▶ Work to complete
From the records below, state how many lines hold the string "minus", without any other text.
*** Records for processing ***
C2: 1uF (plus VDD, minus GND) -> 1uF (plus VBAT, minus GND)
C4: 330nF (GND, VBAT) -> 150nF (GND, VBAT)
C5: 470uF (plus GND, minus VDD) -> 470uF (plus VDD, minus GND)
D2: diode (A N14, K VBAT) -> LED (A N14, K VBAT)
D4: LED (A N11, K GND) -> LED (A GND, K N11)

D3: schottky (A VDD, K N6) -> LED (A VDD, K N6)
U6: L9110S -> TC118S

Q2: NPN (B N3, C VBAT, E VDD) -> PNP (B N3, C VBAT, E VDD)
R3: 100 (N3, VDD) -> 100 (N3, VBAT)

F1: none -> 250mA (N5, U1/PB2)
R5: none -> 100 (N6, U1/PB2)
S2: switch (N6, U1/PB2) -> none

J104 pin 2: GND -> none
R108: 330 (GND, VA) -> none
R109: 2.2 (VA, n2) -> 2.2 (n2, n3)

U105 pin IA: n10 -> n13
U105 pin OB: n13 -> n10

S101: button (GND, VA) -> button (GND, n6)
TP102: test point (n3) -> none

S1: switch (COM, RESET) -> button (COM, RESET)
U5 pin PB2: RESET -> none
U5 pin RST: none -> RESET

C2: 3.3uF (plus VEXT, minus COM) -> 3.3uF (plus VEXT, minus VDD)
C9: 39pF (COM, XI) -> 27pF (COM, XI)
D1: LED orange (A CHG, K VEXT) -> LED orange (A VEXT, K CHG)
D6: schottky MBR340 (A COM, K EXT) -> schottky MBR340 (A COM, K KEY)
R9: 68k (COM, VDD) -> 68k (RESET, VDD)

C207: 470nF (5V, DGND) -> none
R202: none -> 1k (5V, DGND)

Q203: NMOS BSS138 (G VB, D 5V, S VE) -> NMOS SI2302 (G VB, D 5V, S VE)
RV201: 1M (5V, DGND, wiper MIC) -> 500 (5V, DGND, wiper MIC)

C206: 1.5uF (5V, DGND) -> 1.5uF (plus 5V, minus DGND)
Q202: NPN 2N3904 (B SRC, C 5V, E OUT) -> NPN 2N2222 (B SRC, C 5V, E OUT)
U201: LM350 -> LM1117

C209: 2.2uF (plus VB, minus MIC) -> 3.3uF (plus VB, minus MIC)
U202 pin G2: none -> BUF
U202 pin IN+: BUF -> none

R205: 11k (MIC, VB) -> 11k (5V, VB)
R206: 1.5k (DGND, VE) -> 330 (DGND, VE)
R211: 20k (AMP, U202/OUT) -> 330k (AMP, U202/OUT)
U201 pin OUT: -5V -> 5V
***
▶ Task response
5